=== Begin Enclosure ===
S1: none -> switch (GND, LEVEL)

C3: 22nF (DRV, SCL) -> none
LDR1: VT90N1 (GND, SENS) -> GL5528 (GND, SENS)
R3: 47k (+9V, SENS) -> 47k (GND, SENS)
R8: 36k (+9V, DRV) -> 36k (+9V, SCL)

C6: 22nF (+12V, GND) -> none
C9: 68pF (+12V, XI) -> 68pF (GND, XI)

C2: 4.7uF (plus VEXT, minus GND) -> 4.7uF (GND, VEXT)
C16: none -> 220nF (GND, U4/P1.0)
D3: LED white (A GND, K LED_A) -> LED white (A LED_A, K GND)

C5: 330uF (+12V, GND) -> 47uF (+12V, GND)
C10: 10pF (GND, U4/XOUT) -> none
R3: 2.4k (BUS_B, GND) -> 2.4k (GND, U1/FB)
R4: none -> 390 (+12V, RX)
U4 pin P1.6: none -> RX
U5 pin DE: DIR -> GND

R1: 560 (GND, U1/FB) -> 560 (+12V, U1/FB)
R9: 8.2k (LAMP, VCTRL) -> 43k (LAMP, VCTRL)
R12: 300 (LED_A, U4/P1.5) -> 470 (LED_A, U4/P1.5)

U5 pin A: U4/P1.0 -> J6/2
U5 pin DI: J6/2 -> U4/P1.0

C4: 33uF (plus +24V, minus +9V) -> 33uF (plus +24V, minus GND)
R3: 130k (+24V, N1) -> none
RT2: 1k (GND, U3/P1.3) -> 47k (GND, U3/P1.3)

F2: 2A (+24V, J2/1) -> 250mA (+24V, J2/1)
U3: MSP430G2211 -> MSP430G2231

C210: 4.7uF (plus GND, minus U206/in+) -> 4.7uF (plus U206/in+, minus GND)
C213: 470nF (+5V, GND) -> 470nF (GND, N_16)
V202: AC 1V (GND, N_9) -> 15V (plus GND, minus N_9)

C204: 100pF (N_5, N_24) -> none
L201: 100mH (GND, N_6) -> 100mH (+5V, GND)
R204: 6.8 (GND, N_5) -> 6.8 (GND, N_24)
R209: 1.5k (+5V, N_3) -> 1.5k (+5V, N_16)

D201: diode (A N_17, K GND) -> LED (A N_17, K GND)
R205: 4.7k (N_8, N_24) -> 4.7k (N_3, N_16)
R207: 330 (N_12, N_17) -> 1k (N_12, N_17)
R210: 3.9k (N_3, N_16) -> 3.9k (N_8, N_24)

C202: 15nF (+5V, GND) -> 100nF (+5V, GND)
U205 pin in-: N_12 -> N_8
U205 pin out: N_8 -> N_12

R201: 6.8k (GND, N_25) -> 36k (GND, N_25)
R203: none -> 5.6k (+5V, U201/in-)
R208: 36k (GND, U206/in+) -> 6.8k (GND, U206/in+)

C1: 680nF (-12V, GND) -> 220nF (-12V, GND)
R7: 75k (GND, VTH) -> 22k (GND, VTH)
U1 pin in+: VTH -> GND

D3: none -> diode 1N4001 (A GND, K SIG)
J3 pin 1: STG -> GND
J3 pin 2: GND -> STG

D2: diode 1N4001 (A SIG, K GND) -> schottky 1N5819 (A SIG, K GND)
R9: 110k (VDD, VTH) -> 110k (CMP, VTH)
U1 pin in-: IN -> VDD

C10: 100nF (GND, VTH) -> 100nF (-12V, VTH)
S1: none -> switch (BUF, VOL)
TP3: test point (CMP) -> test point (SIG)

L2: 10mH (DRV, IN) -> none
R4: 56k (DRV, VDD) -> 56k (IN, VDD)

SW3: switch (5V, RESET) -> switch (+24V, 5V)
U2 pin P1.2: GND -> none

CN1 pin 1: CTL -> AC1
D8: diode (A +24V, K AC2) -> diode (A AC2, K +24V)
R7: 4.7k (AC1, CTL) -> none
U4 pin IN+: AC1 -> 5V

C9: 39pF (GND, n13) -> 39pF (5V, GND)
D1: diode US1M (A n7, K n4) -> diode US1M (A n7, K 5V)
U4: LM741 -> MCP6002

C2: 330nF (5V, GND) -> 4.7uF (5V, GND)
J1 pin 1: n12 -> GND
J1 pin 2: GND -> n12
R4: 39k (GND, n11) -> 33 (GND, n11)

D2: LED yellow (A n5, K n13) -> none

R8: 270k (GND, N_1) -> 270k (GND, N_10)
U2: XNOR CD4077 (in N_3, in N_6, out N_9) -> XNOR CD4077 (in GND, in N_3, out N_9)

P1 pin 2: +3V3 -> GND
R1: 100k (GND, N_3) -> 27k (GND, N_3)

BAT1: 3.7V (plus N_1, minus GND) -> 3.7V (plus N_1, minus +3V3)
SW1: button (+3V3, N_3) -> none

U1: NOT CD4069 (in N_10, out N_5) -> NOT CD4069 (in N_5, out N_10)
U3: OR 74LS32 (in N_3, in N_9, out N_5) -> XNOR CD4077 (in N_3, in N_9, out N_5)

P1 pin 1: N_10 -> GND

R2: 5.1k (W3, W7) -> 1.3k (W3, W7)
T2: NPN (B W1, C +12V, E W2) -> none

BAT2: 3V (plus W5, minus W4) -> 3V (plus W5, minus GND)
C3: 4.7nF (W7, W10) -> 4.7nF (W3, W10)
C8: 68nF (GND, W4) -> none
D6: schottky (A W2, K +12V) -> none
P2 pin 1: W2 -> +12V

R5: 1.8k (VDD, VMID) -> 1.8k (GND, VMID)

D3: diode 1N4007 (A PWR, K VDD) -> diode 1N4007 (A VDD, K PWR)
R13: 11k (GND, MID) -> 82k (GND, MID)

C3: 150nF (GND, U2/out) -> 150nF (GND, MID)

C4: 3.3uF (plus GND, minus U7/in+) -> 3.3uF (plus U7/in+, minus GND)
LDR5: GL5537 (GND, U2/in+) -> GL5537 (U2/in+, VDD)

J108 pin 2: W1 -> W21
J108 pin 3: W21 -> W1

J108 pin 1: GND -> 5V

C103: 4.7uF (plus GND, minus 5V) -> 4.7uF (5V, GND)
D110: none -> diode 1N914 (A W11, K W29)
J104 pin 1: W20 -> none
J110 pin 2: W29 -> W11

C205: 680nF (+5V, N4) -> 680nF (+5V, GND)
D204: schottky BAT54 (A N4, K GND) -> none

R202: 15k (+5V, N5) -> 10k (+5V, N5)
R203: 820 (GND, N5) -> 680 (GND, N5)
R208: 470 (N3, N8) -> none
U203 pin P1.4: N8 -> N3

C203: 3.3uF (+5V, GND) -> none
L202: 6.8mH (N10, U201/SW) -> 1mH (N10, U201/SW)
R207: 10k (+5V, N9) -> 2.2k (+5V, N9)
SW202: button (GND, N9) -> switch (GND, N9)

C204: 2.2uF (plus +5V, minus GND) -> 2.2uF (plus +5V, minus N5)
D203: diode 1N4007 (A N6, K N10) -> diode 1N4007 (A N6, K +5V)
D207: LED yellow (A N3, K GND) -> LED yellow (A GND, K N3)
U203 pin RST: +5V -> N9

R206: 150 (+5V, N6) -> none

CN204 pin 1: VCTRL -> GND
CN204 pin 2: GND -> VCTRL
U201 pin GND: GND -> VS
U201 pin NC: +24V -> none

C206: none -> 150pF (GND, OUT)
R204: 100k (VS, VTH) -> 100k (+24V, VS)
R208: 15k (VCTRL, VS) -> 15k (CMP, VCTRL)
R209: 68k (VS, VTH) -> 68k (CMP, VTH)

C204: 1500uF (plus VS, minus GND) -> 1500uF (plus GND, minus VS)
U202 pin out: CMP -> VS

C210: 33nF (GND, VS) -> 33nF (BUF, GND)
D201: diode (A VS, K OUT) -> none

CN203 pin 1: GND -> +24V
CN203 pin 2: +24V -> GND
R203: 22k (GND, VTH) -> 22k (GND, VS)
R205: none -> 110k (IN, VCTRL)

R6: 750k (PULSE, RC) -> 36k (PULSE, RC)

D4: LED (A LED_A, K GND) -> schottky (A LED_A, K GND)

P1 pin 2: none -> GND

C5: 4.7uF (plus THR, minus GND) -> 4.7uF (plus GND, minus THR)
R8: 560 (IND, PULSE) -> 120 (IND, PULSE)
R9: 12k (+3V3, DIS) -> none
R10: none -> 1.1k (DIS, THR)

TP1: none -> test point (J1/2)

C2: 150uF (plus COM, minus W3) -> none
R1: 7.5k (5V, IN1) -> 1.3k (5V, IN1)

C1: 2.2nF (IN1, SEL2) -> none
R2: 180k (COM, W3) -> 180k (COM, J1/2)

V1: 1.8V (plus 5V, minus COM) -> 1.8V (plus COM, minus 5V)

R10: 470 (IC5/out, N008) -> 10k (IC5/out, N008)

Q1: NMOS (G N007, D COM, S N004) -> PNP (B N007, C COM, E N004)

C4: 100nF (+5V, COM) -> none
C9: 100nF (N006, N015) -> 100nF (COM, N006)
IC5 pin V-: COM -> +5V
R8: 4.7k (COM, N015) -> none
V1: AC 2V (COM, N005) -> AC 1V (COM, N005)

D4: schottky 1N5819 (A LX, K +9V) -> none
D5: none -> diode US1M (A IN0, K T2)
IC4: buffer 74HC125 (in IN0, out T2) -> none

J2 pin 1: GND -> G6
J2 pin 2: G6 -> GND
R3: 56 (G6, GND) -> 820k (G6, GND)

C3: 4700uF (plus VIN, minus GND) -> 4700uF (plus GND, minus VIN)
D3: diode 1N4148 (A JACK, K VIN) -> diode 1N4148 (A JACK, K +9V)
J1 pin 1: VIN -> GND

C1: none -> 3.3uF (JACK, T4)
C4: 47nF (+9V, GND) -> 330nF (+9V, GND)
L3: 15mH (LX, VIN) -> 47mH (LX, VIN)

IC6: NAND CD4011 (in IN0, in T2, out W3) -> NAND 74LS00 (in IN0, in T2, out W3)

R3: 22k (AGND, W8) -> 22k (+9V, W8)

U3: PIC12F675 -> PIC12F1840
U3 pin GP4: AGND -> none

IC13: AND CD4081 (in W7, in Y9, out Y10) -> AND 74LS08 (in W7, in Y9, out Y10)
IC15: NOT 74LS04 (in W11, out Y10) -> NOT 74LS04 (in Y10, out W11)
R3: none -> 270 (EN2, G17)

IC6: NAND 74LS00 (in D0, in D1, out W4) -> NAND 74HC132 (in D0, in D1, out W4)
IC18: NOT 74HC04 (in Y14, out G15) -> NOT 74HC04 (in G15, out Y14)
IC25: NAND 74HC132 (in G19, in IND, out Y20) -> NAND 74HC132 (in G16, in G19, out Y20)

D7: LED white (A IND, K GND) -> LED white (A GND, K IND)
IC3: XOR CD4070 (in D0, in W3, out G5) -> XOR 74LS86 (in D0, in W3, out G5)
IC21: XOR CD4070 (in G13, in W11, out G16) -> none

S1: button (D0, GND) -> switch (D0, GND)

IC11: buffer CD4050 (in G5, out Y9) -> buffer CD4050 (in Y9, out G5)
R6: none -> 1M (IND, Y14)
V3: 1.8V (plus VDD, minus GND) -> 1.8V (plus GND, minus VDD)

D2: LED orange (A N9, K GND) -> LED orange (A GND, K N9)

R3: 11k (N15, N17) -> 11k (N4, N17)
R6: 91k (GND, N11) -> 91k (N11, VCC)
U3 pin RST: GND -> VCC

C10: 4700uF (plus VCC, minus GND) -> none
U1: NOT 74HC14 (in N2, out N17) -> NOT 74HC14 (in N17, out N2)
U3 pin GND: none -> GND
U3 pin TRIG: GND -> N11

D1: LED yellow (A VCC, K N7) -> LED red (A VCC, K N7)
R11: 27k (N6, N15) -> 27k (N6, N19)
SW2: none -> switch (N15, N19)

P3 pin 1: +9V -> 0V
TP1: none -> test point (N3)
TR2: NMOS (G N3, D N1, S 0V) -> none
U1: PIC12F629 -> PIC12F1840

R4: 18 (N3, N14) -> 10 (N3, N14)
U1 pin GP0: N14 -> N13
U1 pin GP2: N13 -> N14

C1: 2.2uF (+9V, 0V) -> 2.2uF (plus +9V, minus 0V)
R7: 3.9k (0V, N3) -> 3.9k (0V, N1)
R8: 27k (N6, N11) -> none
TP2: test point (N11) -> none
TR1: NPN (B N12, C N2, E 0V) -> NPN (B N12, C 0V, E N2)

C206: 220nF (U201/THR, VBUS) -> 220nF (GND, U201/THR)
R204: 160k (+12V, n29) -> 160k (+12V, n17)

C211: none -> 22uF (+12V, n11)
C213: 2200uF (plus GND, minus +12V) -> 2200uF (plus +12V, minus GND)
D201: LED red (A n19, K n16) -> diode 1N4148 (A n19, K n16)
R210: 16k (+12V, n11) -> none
=== End Enclosure ===
# Problem details
Starting at the line above that contains "R13: 11k (GND, MID) -> 82k (GND, MID)", repeat each line exactly up to and including the line that contains "R10: 470 (IC5/out, N008)", and stop there.

# Expected answer
R13: 11k (GND, MID) -> 82k (GND, MID)

C3: 150nF (GND, U2/out) -> 150nF (GND, MID)

C4: 3.3uF (plus GND, minus U7/in+) -> 3.3uF (plus U7/in+, minus GND)
LDR5: GL5537 (GND, U2/in+) -> GL5537 (U2/in+, VDD)

J108 pin 2: W1 -> W21
J108 pin 3: W21 -> W1

J108 pin 1: GND -> 5V

C103: 4.7uF (plus GND, minus 5V) -> 4.7uF (5V, GND)
D110: none -> diode 1N914 (A W11, K W29)
J104 pin 1: W20 -> none
J110 pin 2: W29 -> W11

C205: 680nF (+5V, N4) -> 680nF (+5V, GND)
D204: schottky BAT54 (A N4, K GND) -> none

R202: 15k (+5V, N5) -> 10k (+5V, N5)
R203: 820 (GND, N5) -> 680 (GND, N5)
R208: 470 (N3, N8) -> none
U203 pin P1.4: N8 -> N3

C203: 3.3uF (+5V, GND) -> none
L202: 6.8mH (N10, U201/SW) -> 1mH (N10, U201/SW)
R207: 10k (+5V, N9) -> 2.2k (+5V, N9)
SW202: button (GND, N9) -> switch (GND, N9)

C204: 2.2uF (plus +5V, minus GND) -> 2.2uF (plus +5V, minus N5)
D203: diode 1N4007 (A N6, K N10) -> diode 1N4007 (A N6, K +5V)
D207: LED yellow (A N3, K GND) -> LED yellow (A GND, K N3)
U203 pin RST: +5V -> N9

R206: 150 (+5V, N6) -> none

CN204 pin 1: VCTRL -> GND
CN204 pin 2: GND -> VCTRL
U201 pin GND: GND -> VS
U201 pin NC: +24V -> none

C206: none -> 150pF (GND, OUT)
R204: 100k (VS, VTH) -> 100k (+24V, VS)
R208: 15k (VCTRL, VS) -> 15k (CMP, VCTRL)
R209: 68k (VS, VTH) -> 68k (CMP, VTH)

C204: 1500uF (plus VS, minus GND) -> 1500uF (plus GND, minus VS)
U202 pin out: CMP -> VS

C210: 33nF (GND, VS) -> 33nF (BUF, GND)
D201: diode (A VS, K OUT) -> none

CN203 pin 1: GND -> +24V
CN203 pin 2: +24V -> GND
R203: 22k (GND, VTH) -> 22k (GND, VS)
R205: none -> 110k (IN, VCTRL)

R6: 750k (PULSE, RC) -> 36k (PULSE, RC)

D4: LED (A LED_A, K GND) -> schottky (A LED_A, K GND)

P1 pin 2: none -> GND

C5: 4.7uF (plus THR, minus GND) -> 4.7uF (plus GND, minus THR)
R8: 560 (IND, PULSE) -> 120 (IND, PULSE)
R9: 12k (+3V3, DIS) -> none
R10: none -> 1.1k (DIS, THR)

TP1: none -> test point (J1/2)

C2: 150uF (plus COM, minus W3) -> none
R1: 7.5k (5V, IN1) -> 1.3k (5V, IN1)

C1: 2.2nF (IN1, SEL2) -> none
R2: 180k (COM, W3) -> 180k (COM, J1/2)

V1: 1.8V (plus 5V, minus COM) -> 1.8V (plus COM, minus 5V)

R10: 470 (IC5/out, N008) -> 10k (IC5/out, N008)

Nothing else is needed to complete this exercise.